• [DATA EXCERPTS]
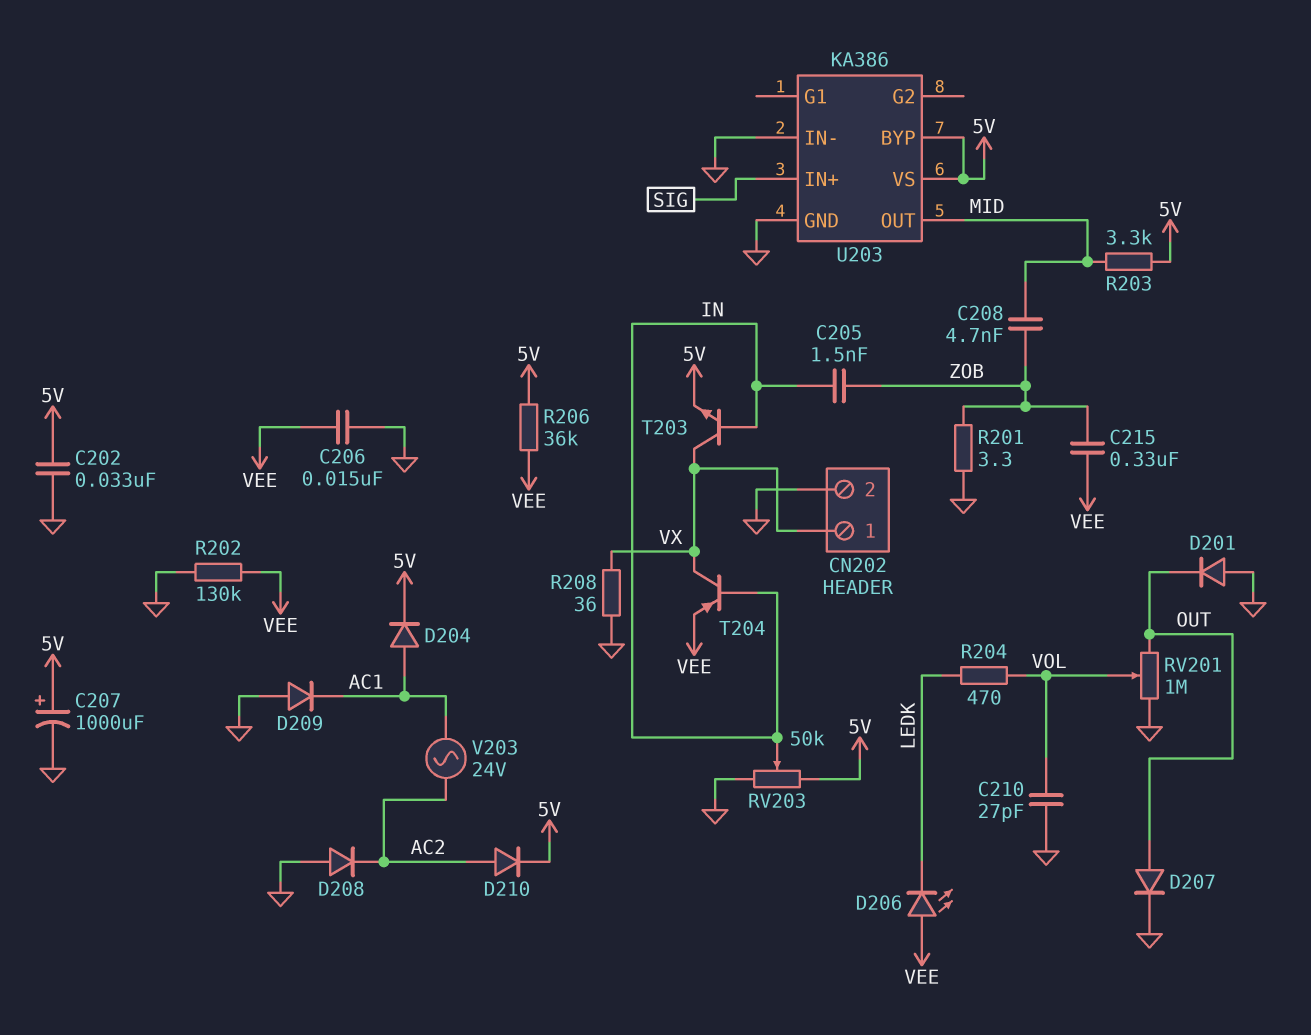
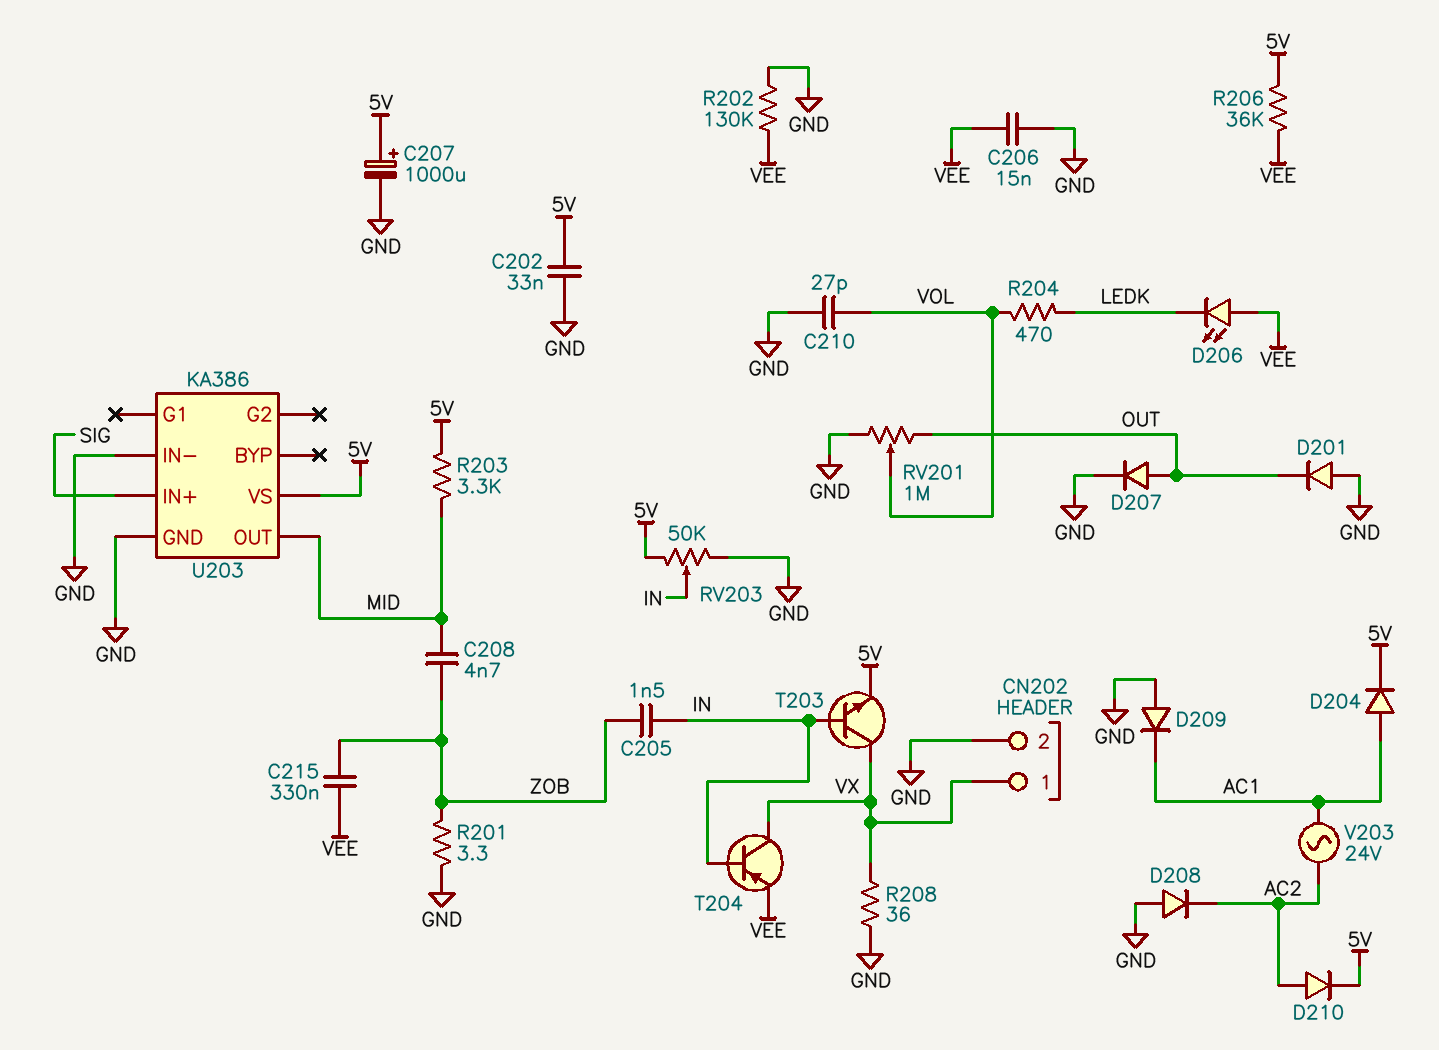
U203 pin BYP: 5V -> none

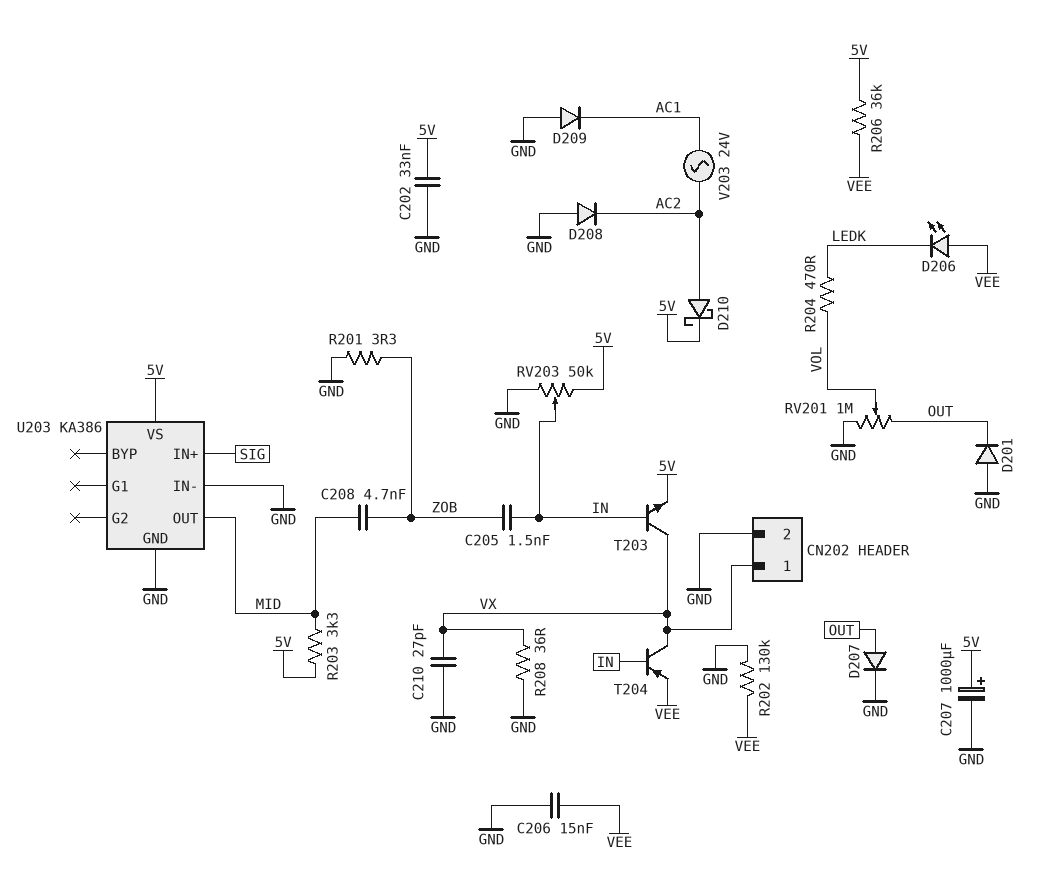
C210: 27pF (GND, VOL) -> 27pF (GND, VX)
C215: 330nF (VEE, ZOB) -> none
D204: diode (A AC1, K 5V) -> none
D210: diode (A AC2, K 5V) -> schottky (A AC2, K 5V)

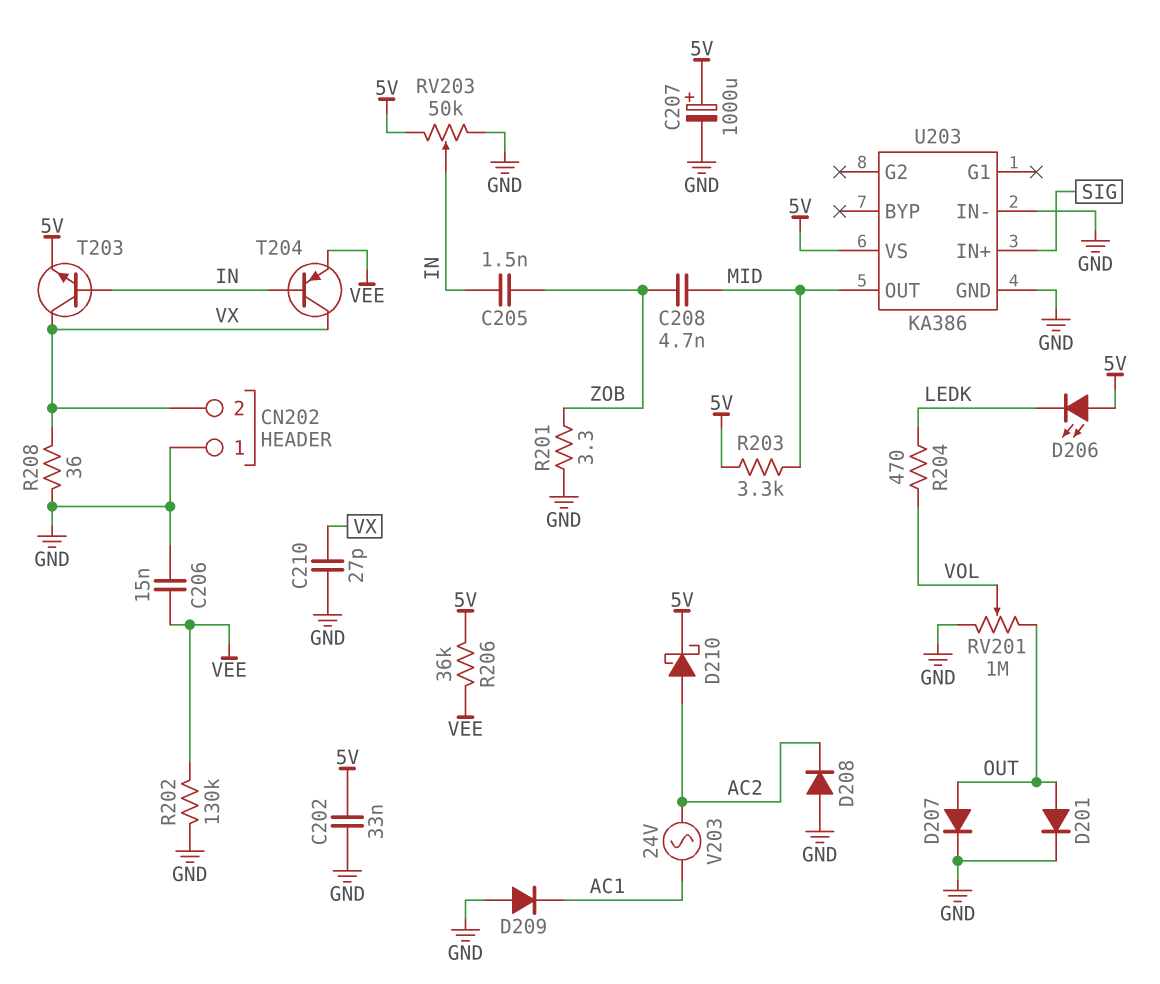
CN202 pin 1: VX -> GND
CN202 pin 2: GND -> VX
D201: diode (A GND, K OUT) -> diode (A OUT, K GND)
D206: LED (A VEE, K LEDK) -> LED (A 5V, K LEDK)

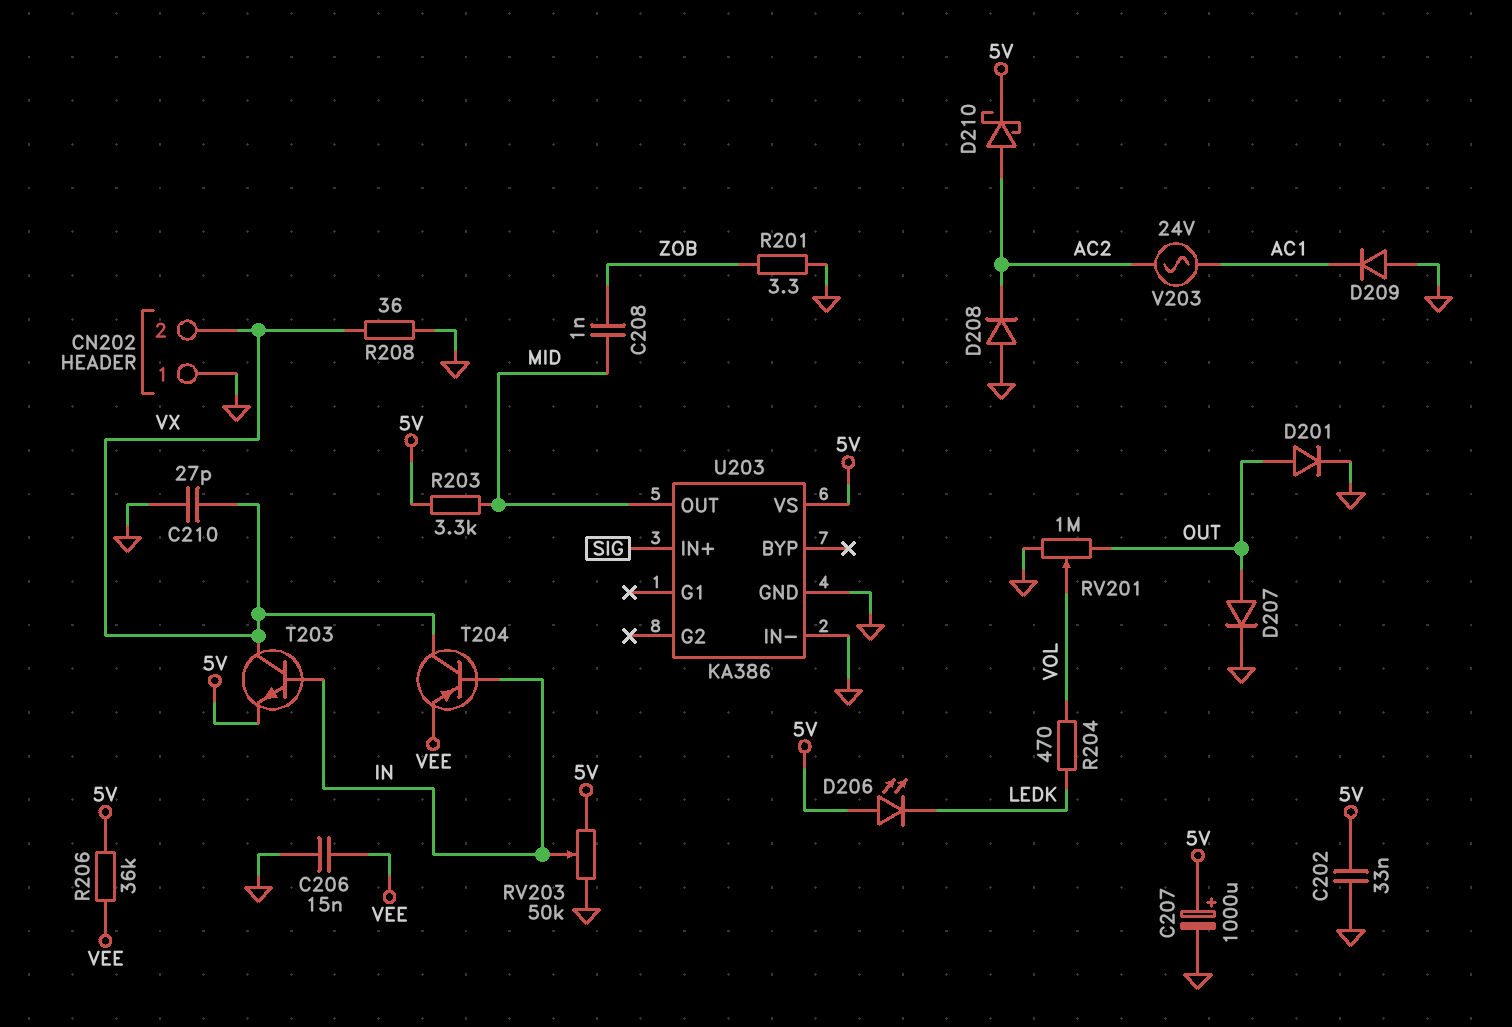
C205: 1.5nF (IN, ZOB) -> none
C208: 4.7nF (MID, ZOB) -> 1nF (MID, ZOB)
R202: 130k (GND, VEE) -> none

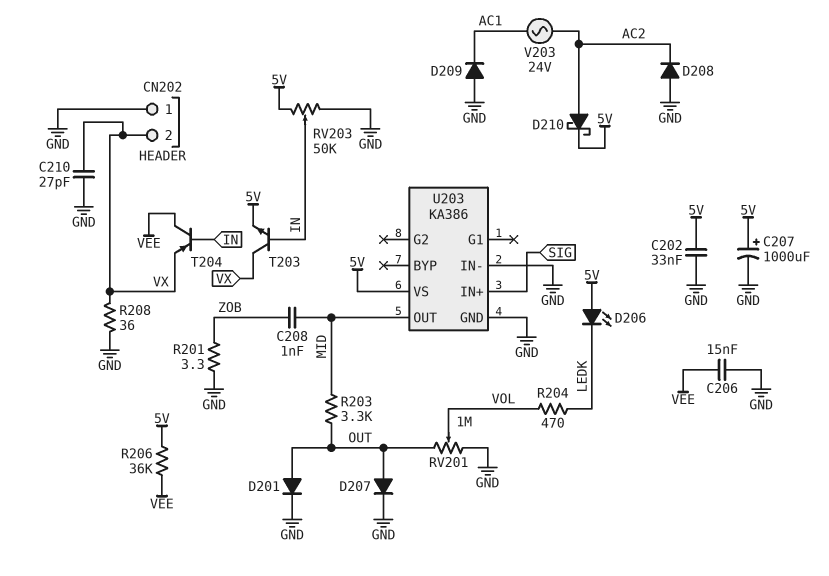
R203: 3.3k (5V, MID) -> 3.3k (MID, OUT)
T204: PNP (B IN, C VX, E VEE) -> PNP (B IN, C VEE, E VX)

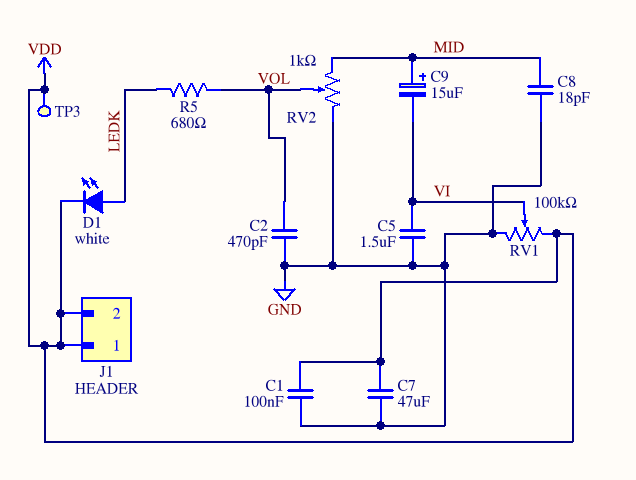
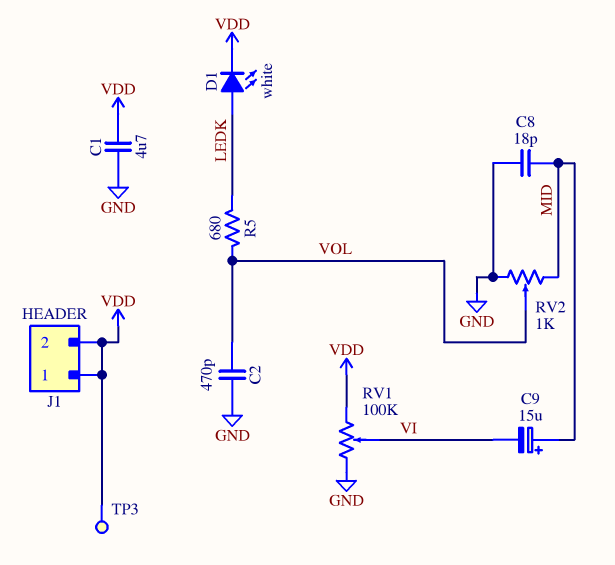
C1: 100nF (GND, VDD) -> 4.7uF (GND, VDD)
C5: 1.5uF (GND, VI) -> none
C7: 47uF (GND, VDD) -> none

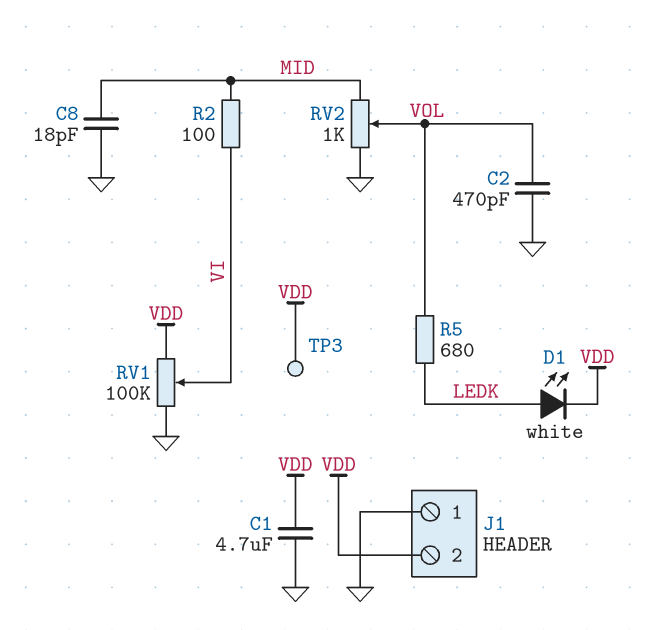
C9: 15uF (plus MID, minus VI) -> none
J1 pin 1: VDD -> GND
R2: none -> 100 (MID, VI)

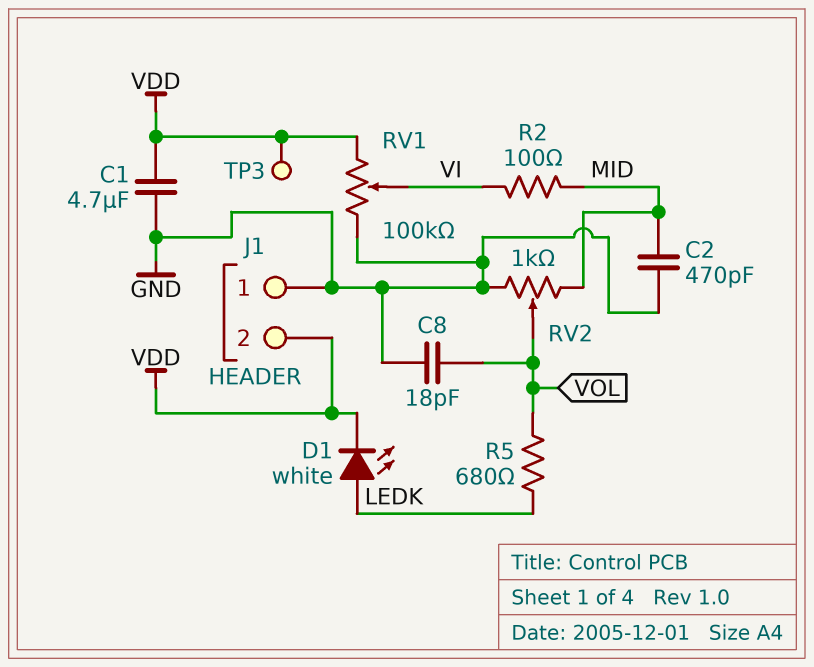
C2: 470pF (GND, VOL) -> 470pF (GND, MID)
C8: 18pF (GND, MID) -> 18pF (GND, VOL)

• [TASK] Give the listing again exactly, excluding pictures.

• [ANSWER SECTION]
U203 pin BYP: 5V -> none

C210: 27pF (GND, VOL) -> 27pF (GND, VX)
C215: 330nF (VEE, ZOB) -> none
D204: diode (A AC1, K 5V) -> none
D210: diode (A AC2, K 5V) -> schottky (A AC2, K 5V)

CN202 pin 1: VX -> GND
CN202 pin 2: GND -> VX
D201: diode (A GND, K OUT) -> diode (A OUT, K GND)
D206: LED (A VEE, K LEDK) -> LED (A 5V, K LEDK)

C205: 1.5nF (IN, ZOB) -> none
C208: 4.7nF (MID, ZOB) -> 1nF (MID, ZOB)
R202: 130k (GND, VEE) -> none

R203: 3.3k (5V, MID) -> 3.3k (MID, OUT)
T204: PNP (B IN, C VX, E VEE) -> PNP (B IN, C VEE, E VX)

C1: 100nF (GND, VDD) -> 4.7uF (GND, VDD)
C5: 1.5uF (GND, VI) -> none
C7: 47uF (GND, VDD) -> none

C9: 15uF (plus MID, minus VI) -> none
J1 pin 1: VDD -> GND
R2: none -> 100 (MID, VI)

C2: 470pF (GND, VOL) -> 470pF (GND, MID)
C8: 18pF (GND, MID) -> 18pF (GND, VOL)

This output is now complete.